- [What the task asks]:
Copy word for word, please, the lines of the entries below running from the one containing "BT102: 3V (plus" to the one containing "C5: none -> 2200uF (plus AC1, minus LED)", both ends included.

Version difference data
*** Begin section ***
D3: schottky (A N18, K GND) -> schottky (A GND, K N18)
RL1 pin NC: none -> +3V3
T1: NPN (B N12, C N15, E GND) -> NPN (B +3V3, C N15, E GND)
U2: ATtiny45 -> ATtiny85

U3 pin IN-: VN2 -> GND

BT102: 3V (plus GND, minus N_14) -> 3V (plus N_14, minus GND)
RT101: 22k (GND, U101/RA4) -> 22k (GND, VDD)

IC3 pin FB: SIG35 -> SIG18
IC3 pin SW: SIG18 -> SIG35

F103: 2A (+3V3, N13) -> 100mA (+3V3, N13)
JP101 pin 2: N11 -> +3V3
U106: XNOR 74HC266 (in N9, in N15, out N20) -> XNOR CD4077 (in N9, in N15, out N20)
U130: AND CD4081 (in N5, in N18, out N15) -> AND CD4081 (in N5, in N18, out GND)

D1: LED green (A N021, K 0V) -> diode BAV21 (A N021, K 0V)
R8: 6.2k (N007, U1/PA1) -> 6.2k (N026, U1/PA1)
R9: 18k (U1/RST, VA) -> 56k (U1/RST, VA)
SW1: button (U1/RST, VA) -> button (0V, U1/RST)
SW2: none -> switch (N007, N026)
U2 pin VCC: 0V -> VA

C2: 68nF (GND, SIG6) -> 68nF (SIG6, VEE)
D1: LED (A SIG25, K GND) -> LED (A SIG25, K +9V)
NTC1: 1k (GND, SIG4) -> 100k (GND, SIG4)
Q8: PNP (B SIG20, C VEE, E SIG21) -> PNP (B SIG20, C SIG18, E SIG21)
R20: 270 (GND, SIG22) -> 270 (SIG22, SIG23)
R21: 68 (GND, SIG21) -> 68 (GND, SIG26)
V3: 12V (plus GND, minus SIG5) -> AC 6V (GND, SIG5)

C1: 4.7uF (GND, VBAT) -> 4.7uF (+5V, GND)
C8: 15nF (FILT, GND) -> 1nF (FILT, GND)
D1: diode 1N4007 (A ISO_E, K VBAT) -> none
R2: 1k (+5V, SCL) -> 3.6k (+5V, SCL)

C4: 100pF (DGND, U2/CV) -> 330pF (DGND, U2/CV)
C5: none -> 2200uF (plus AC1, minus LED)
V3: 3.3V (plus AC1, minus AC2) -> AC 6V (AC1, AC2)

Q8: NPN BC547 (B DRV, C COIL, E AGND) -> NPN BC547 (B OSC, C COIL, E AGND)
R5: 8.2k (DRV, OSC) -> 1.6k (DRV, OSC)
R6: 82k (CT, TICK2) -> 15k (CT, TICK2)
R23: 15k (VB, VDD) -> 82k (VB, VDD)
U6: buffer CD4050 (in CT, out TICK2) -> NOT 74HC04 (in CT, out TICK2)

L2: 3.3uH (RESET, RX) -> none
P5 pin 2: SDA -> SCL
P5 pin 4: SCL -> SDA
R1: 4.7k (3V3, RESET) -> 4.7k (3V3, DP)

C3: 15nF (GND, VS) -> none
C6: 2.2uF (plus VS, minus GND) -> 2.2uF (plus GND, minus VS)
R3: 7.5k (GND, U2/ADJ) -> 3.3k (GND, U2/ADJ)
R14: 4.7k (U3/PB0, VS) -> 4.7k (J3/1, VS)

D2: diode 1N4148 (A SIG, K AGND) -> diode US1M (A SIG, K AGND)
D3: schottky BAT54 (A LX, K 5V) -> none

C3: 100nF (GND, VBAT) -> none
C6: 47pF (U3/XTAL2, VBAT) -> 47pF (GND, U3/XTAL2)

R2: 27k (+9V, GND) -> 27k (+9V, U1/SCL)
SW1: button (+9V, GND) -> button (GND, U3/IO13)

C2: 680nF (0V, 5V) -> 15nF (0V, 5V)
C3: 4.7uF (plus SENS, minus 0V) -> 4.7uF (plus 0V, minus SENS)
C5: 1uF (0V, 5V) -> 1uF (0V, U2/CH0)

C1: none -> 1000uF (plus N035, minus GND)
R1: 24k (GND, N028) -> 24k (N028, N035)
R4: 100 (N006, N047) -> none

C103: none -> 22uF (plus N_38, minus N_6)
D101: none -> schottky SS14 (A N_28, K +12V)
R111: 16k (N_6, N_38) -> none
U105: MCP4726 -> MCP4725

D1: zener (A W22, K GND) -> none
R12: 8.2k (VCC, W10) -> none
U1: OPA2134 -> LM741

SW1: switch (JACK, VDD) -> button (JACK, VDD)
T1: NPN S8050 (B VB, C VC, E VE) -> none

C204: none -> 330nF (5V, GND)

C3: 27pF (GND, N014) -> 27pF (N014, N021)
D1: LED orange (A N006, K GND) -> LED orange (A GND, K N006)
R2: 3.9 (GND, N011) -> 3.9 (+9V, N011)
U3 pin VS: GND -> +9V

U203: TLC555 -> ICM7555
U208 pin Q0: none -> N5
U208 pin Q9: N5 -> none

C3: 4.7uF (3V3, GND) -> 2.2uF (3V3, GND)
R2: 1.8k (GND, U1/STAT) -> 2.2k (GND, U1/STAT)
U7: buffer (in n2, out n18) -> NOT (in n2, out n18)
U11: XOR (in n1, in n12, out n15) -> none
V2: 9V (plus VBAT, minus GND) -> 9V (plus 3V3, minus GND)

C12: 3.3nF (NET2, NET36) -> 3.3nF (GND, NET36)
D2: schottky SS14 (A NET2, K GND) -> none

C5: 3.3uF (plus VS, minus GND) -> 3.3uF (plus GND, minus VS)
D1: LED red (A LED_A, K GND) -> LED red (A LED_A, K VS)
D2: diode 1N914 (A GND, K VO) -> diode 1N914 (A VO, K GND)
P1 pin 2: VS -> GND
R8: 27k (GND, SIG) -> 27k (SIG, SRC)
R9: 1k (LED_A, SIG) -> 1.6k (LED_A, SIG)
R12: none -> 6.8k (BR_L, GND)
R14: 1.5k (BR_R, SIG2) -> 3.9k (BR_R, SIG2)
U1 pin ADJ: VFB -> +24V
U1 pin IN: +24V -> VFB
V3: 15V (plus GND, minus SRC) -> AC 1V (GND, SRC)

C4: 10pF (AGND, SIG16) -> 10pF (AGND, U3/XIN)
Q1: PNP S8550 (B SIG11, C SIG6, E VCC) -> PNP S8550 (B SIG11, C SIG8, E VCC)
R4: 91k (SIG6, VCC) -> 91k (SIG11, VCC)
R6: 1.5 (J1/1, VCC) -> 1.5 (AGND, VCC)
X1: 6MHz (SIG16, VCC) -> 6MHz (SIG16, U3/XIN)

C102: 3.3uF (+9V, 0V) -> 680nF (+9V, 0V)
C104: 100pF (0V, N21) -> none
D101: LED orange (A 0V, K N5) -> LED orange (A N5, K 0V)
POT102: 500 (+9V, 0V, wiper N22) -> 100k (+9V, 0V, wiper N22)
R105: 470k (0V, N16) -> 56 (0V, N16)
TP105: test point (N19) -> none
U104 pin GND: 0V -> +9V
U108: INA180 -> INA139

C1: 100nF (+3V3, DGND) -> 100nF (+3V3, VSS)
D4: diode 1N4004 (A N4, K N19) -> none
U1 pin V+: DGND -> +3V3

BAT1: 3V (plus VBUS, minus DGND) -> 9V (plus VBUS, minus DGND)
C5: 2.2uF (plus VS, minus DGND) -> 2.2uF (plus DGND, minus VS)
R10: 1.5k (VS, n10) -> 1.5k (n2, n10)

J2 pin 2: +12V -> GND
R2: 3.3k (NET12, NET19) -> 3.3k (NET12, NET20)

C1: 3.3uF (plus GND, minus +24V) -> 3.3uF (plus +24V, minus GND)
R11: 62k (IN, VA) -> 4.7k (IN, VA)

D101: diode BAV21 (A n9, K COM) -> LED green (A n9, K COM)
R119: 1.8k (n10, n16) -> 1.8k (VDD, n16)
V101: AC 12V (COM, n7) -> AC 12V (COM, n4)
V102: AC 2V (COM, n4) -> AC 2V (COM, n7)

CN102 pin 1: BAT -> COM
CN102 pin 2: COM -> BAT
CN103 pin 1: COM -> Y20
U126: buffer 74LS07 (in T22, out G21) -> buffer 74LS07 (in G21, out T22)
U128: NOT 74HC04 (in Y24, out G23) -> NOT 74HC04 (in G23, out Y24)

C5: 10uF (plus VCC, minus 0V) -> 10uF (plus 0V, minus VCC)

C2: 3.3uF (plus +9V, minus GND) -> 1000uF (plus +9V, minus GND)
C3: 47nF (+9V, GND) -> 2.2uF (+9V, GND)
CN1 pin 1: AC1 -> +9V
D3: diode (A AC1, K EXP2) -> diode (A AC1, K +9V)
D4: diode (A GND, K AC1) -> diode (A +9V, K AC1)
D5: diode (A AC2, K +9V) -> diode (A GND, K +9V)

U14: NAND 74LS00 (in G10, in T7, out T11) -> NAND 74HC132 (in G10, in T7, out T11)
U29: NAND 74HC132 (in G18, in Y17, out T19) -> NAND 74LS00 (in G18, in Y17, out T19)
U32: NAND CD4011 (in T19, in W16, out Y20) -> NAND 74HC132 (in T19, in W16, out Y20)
*** End section ***
- [Exercise solution]:
BT102: 3V (plus GND, minus N_14) -> 3V (plus N_14, minus GND)
RT101: 22k (GND, U101/RA4) -> 22k (GND, VDD)

IC3 pin FB: SIG35 -> SIG18
IC3 pin SW: SIG18 -> SIG35

F103: 2A (+3V3, N13) -> 100mA (+3V3, N13)
JP101 pin 2: N11 -> +3V3
U106: XNOR 74HC266 (in N9, in N15, out N20) -> XNOR CD4077 (in N9, in N15, out N20)
U130: AND CD4081 (in N5, in N18, out N15) -> AND CD4081 (in N5, in N18, out GND)

D1: LED green (A N021, K 0V) -> diode BAV21 (A N021, K 0V)
R8: 6.2k (N007, U1/PA1) -> 6.2k (N026, U1/PA1)
R9: 18k (U1/RST, VA) -> 56k (U1/RST, VA)
SW1: button (U1/RST, VA) -> button (0V, U1/RST)
SW2: none -> switch (N007, N026)
U2 pin VCC: 0V -> VA

C2: 68nF (GND, SIG6) -> 68nF (SIG6, VEE)
D1: LED (A SIG25, K GND) -> LED (A SIG25, K +9V)
NTC1: 1k (GND, SIG4) -> 100k (GND, SIG4)
Q8: PNP (B SIG20, C VEE, E SIG21) -> PNP (B SIG20, C SIG18, E SIG21)
R20: 270 (GND, SIG22) -> 270 (SIG22, SIG23)
R21: 68 (GND, SIG21) -> 68 (GND, SIG26)
V3: 12V (plus GND, minus SIG5) -> AC 6V (GND, SIG5)

C1: 4.7uF (GND, VBAT) -> 4.7uF (+5V, GND)
C8: 15nF (FILT, GND) -> 1nF (FILT, GND)
D1: diode 1N4007 (A ISO_E, K VBAT) -> none
R2: 1k (+5V, SCL) -> 3.6k (+5V, SCL)

C4: 100pF (DGND, U2/CV) -> 330pF (DGND, U2/CV)
C5: none -> 2200uF (plus AC1, minus LED)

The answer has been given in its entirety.